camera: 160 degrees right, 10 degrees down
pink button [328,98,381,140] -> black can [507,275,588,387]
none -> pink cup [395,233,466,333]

□ □ □ □ □ □ □

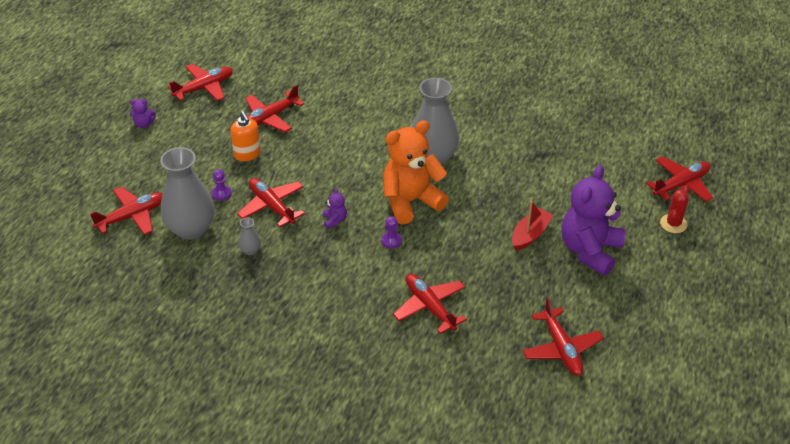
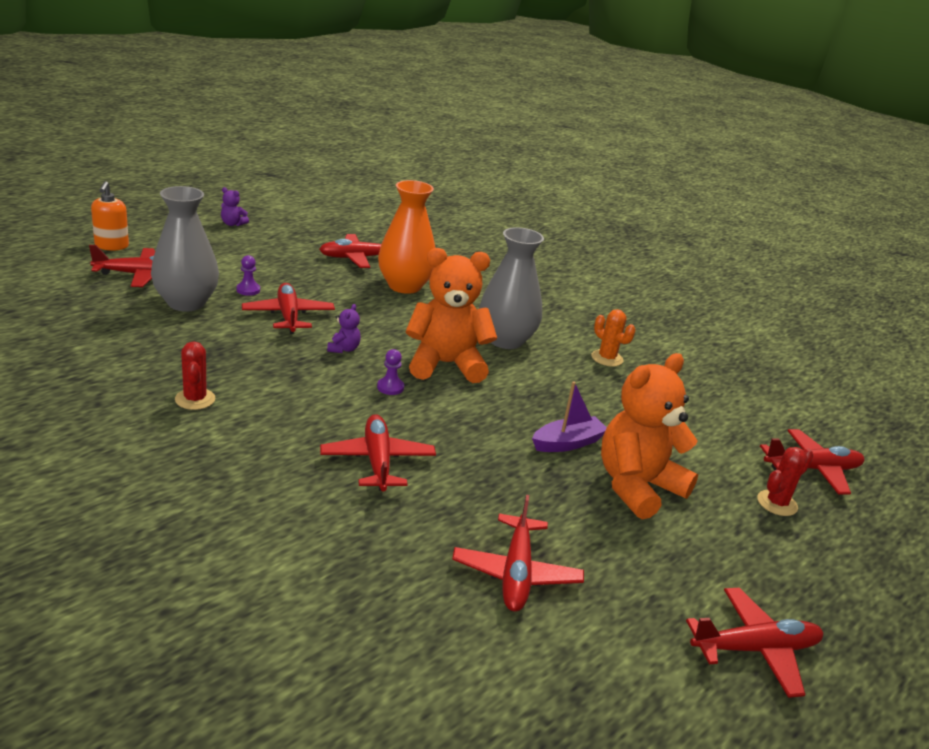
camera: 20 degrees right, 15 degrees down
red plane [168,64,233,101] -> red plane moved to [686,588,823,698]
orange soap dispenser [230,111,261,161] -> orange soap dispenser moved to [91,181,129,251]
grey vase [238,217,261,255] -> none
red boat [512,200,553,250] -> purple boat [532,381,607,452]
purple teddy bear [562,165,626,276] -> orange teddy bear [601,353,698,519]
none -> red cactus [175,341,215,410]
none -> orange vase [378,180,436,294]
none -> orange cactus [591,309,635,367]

□ □ □ □ □ □ □

» **Exercise aim**
Give back precisely the lines above that start at the line containing "orange soap dispenser [230,111,261,161]" and end at the line containing "none -> orange cactus [591,309,635,367]", inclusive. No other lines belong in the output.

» **Exercise response**
orange soap dispenser [230,111,261,161] -> orange soap dispenser moved to [91,181,129,251]
grey vase [238,217,261,255] -> none
red boat [512,200,553,250] -> purple boat [532,381,607,452]
purple teddy bear [562,165,626,276] -> orange teddy bear [601,353,698,519]
none -> red cactus [175,341,215,410]
none -> orange vase [378,180,436,294]
none -> orange cactus [591,309,635,367]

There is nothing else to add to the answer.